Work instructions: Please pick out every line below that contains the string "cyan" and copy each one. Case counts.

◇ ◇ ◇ ◇ ◇

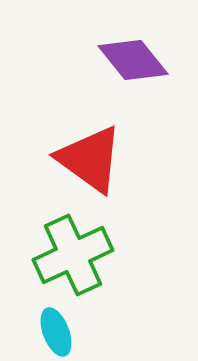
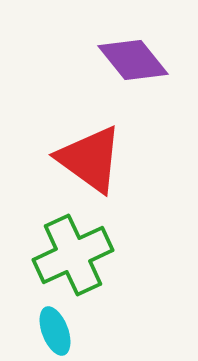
cyan ellipse: moved 1 px left, 1 px up
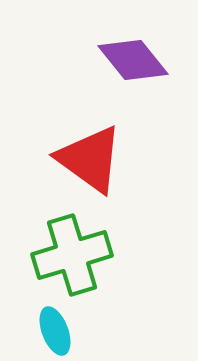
green cross: moved 1 px left; rotated 8 degrees clockwise
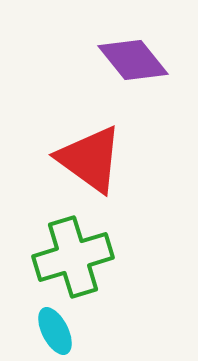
green cross: moved 1 px right, 2 px down
cyan ellipse: rotated 6 degrees counterclockwise
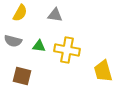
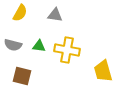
gray semicircle: moved 4 px down
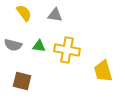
yellow semicircle: moved 4 px right; rotated 66 degrees counterclockwise
brown square: moved 5 px down
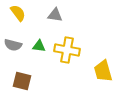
yellow semicircle: moved 6 px left
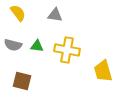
green triangle: moved 2 px left
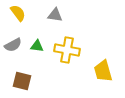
gray semicircle: rotated 42 degrees counterclockwise
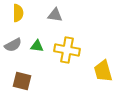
yellow semicircle: rotated 36 degrees clockwise
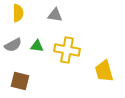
yellow trapezoid: moved 1 px right
brown square: moved 2 px left
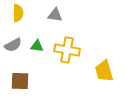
brown square: rotated 12 degrees counterclockwise
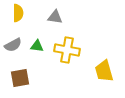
gray triangle: moved 2 px down
brown square: moved 3 px up; rotated 12 degrees counterclockwise
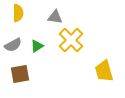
green triangle: rotated 40 degrees counterclockwise
yellow cross: moved 4 px right, 10 px up; rotated 35 degrees clockwise
brown square: moved 4 px up
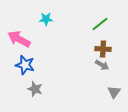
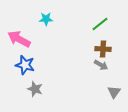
gray arrow: moved 1 px left
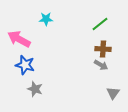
gray triangle: moved 1 px left, 1 px down
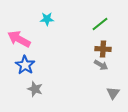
cyan star: moved 1 px right
blue star: rotated 18 degrees clockwise
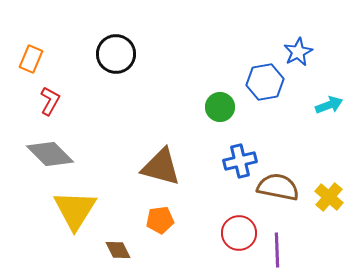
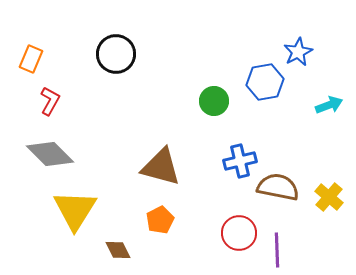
green circle: moved 6 px left, 6 px up
orange pentagon: rotated 20 degrees counterclockwise
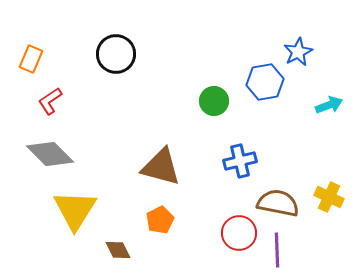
red L-shape: rotated 152 degrees counterclockwise
brown semicircle: moved 16 px down
yellow cross: rotated 16 degrees counterclockwise
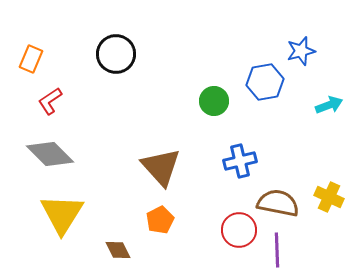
blue star: moved 3 px right, 1 px up; rotated 12 degrees clockwise
brown triangle: rotated 33 degrees clockwise
yellow triangle: moved 13 px left, 4 px down
red circle: moved 3 px up
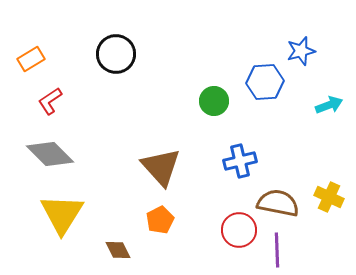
orange rectangle: rotated 36 degrees clockwise
blue hexagon: rotated 6 degrees clockwise
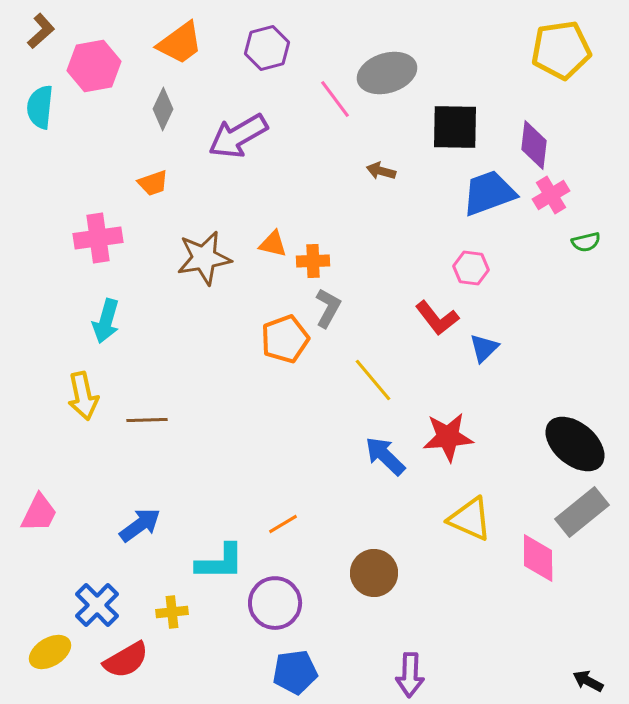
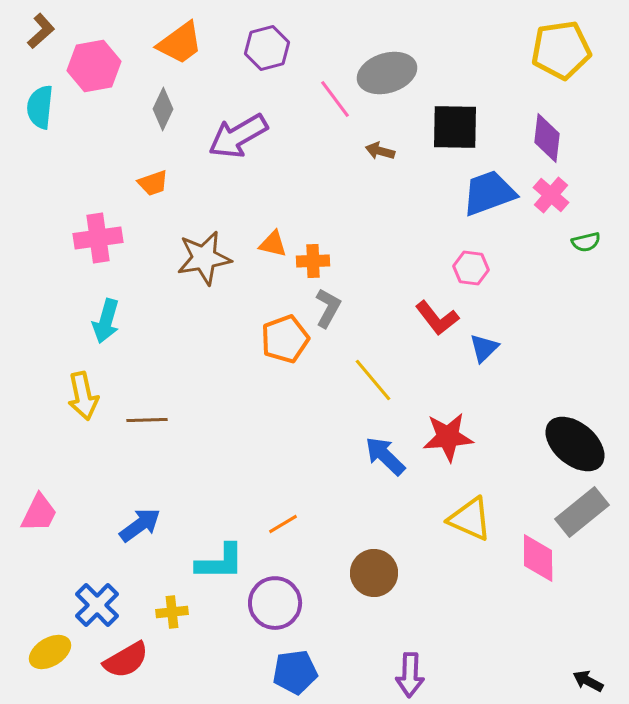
purple diamond at (534, 145): moved 13 px right, 7 px up
brown arrow at (381, 171): moved 1 px left, 20 px up
pink cross at (551, 195): rotated 18 degrees counterclockwise
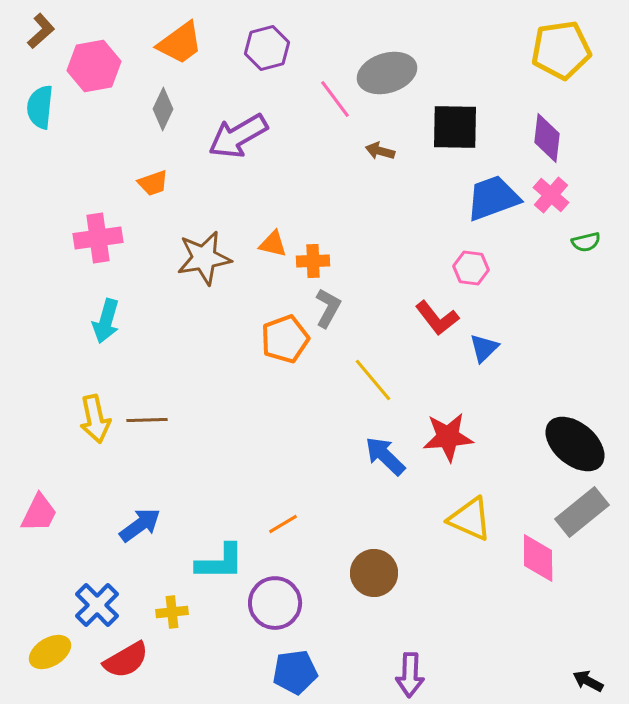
blue trapezoid at (489, 193): moved 4 px right, 5 px down
yellow arrow at (83, 396): moved 12 px right, 23 px down
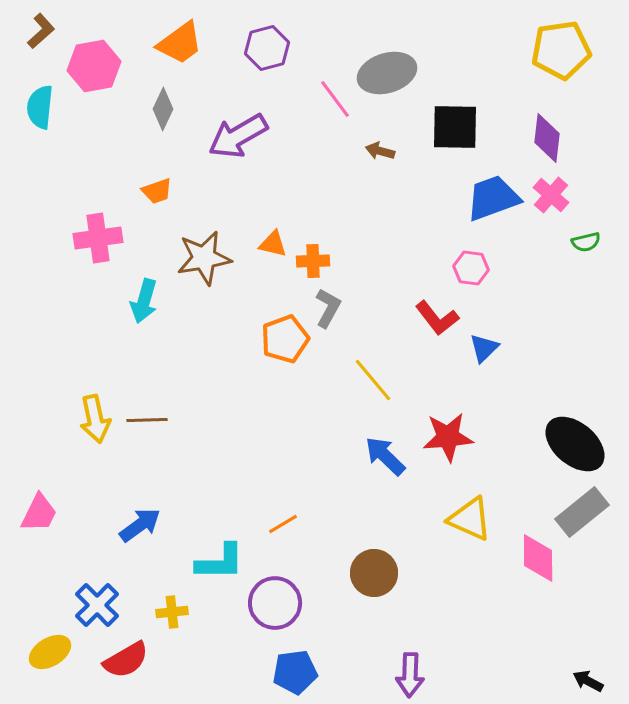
orange trapezoid at (153, 183): moved 4 px right, 8 px down
cyan arrow at (106, 321): moved 38 px right, 20 px up
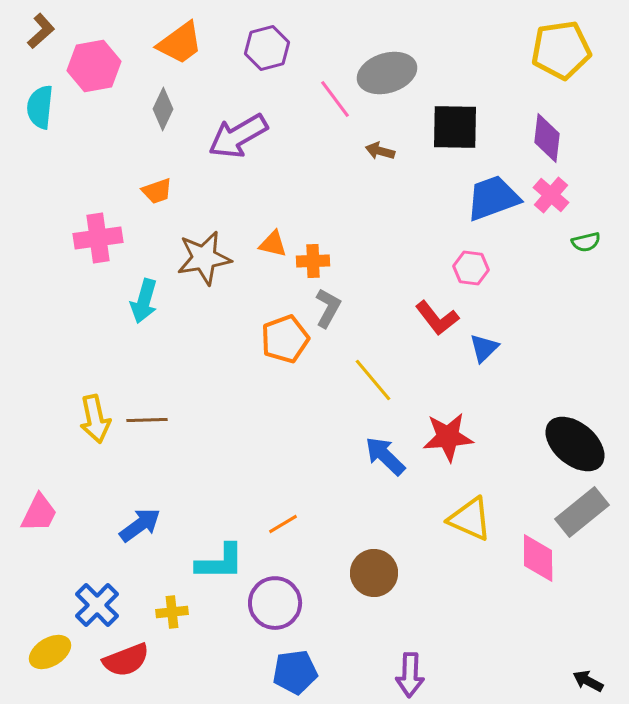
red semicircle at (126, 660): rotated 9 degrees clockwise
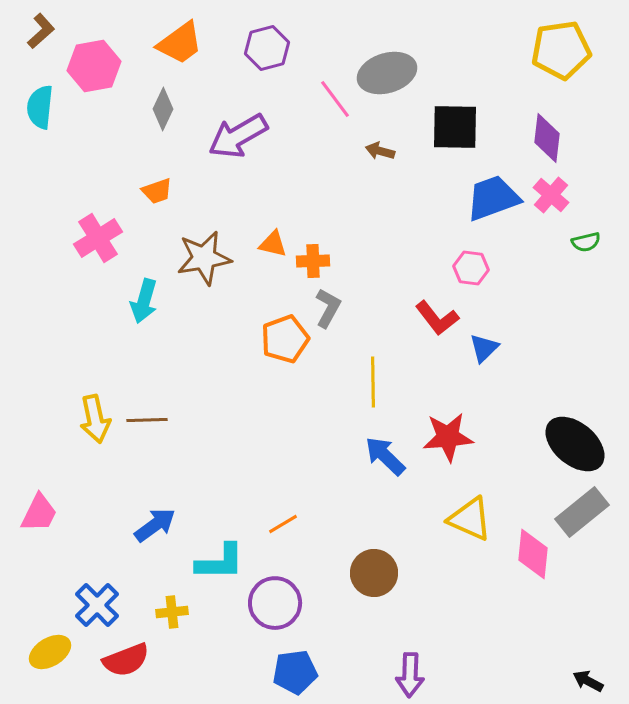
pink cross at (98, 238): rotated 24 degrees counterclockwise
yellow line at (373, 380): moved 2 px down; rotated 39 degrees clockwise
blue arrow at (140, 525): moved 15 px right
pink diamond at (538, 558): moved 5 px left, 4 px up; rotated 6 degrees clockwise
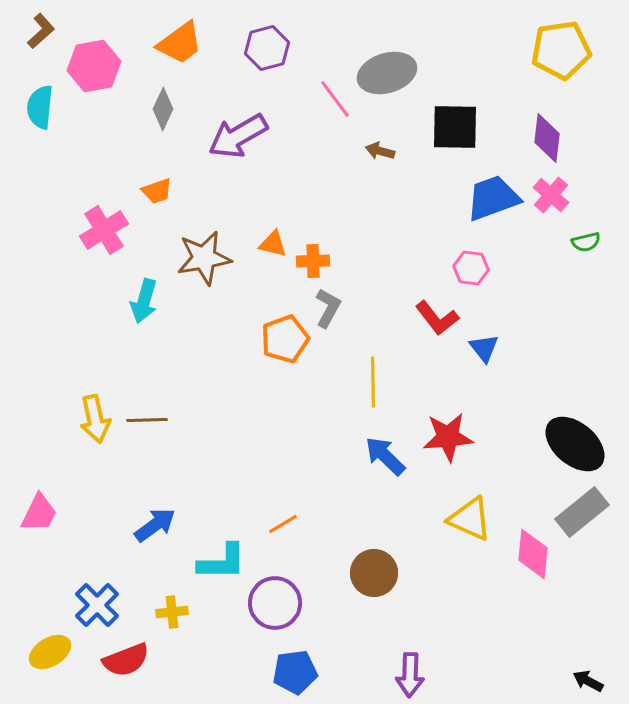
pink cross at (98, 238): moved 6 px right, 8 px up
blue triangle at (484, 348): rotated 24 degrees counterclockwise
cyan L-shape at (220, 562): moved 2 px right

◇ ◇ ◇ ◇ ◇

Reply to the exercise:
cyan ellipse: moved 1 px left, 1 px up
cyan ellipse: rotated 6 degrees counterclockwise
cyan star: moved 1 px right
cyan arrow at (106, 321): moved 38 px right, 20 px up
cyan L-shape at (220, 562): moved 2 px right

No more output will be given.